Output, word for word and without pictures, the lines from the one containing "none -> purple 1x2 brick [301,218,360,266]" through the final line of the listing below.

################

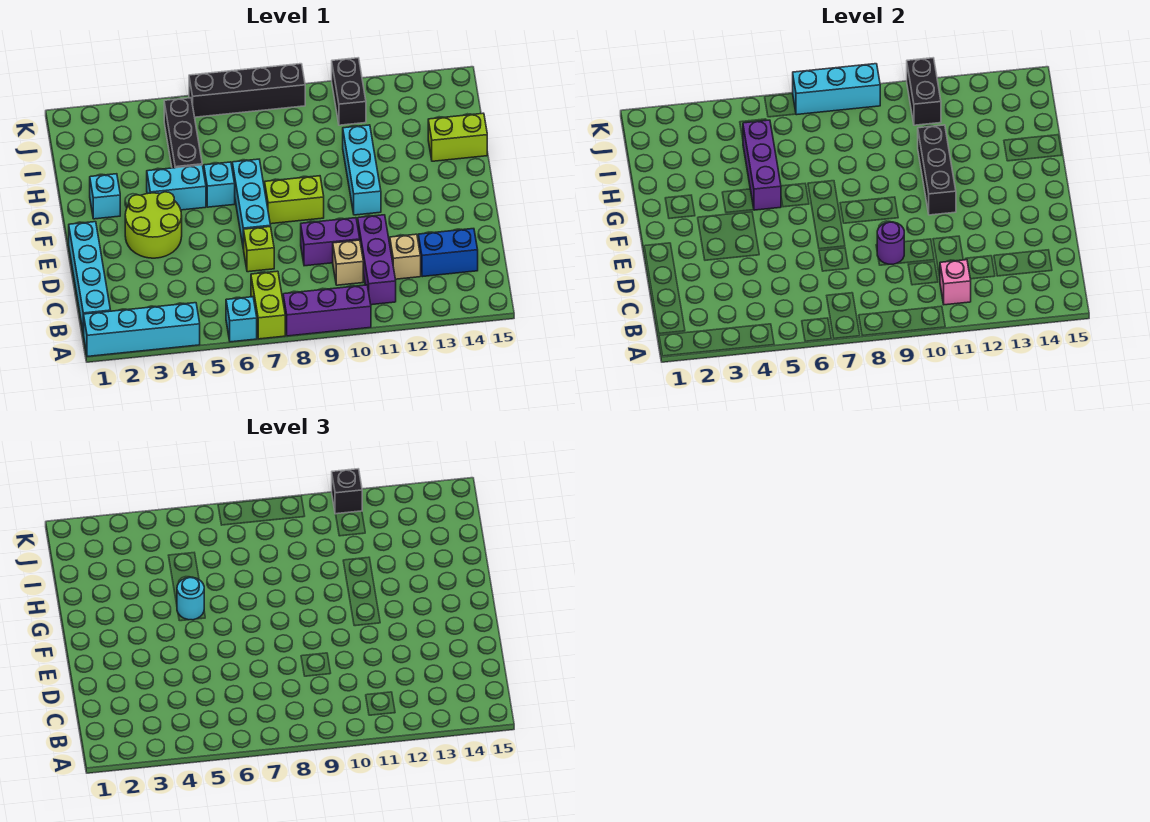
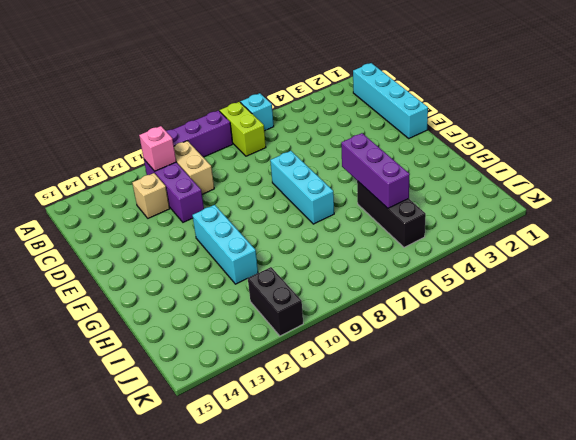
tan 1x2 brick [174,141,214,194] -> tan 1x1 brick [333,240,363,285]
none -> cyan 1x4 brick [84,303,200,357]
none -> blue 1x2 brick [418,229,478,277]
none -> lime 1x1 brick [244,227,274,272]
none -> purple 1x2 brick [301,218,360,266]

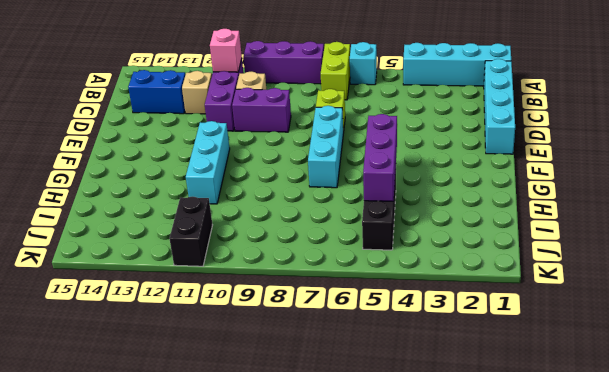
none -> lime 2x2 round brick [125,192,182,258]
none -> lime 1x2 brick [265,176,324,224]
none -> cyan 1x1 brick [90,174,120,219]
none -> cyan 1x2 brick [147,165,206,210]

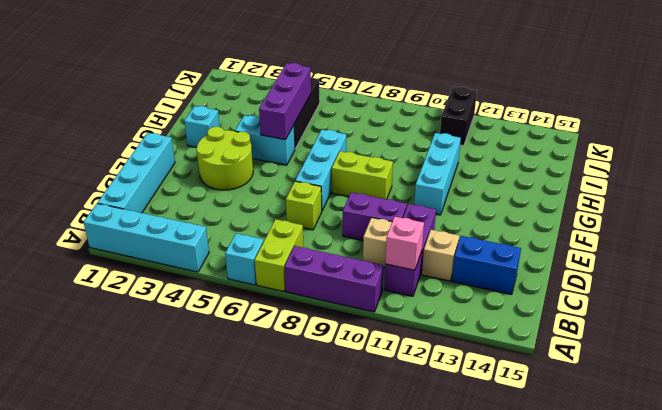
none -> cyan 1x1 brick [204,162,235,207]
none -> lime 1x2 brick [428,113,487,161]
none -> black 1x4 brick [189,64,305,117]
none -> purple 1x1 round brick [877,222,904,264]

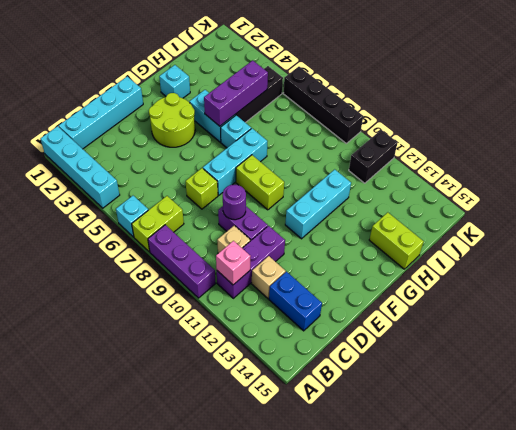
none -> black 1x3 brick [918,125,956,215]
none -> black 1x2 brick [907,58,941,125]
none -> cyan 1x3 brick [793,64,880,115]
none -> cyan 1x1 round brick [177,577,204,620]

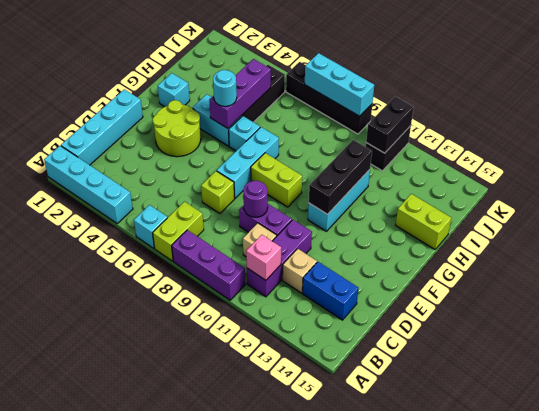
none -> black 1x1 brick [332,469,362,514]

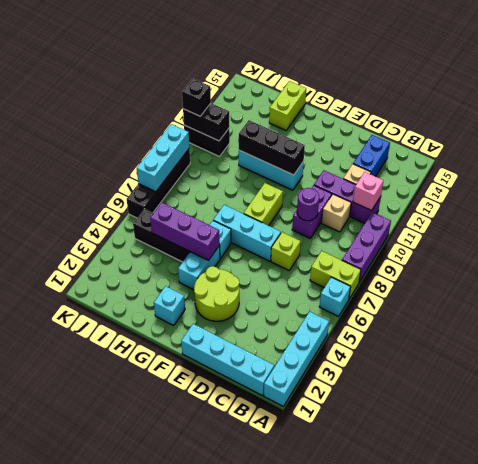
none -> cyan 1x1 round brick [177,577,204,620]

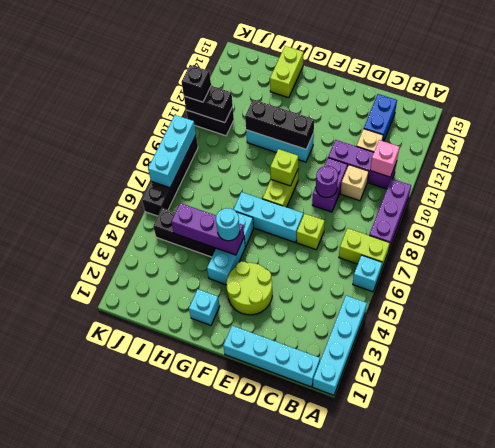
lime 1x1 brick [270,149,298,186] -> none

################

Completed exercise:
none -> purple 1x2 brick [301,218,360,266]

none -> lime 2x2 round brick [125,192,182,258]
none -> lime 1x2 brick [265,176,324,224]
none -> cyan 1x1 brick [90,174,120,219]
none -> cyan 1x2 brick [147,165,206,210]

none -> cyan 1x1 brick [204,162,235,207]
none -> lime 1x2 brick [428,113,487,161]
none -> black 1x4 brick [189,64,305,117]
none -> purple 1x1 round brick [877,222,904,264]

none -> black 1x3 brick [918,125,956,215]
none -> black 1x2 brick [907,58,941,125]
none -> cyan 1x3 brick [793,64,880,115]
none -> cyan 1x1 round brick [177,577,204,620]

none -> black 1x1 brick [332,469,362,514]

none -> cyan 1x1 round brick [177,577,204,620]

lime 1x1 brick [270,149,298,186] -> none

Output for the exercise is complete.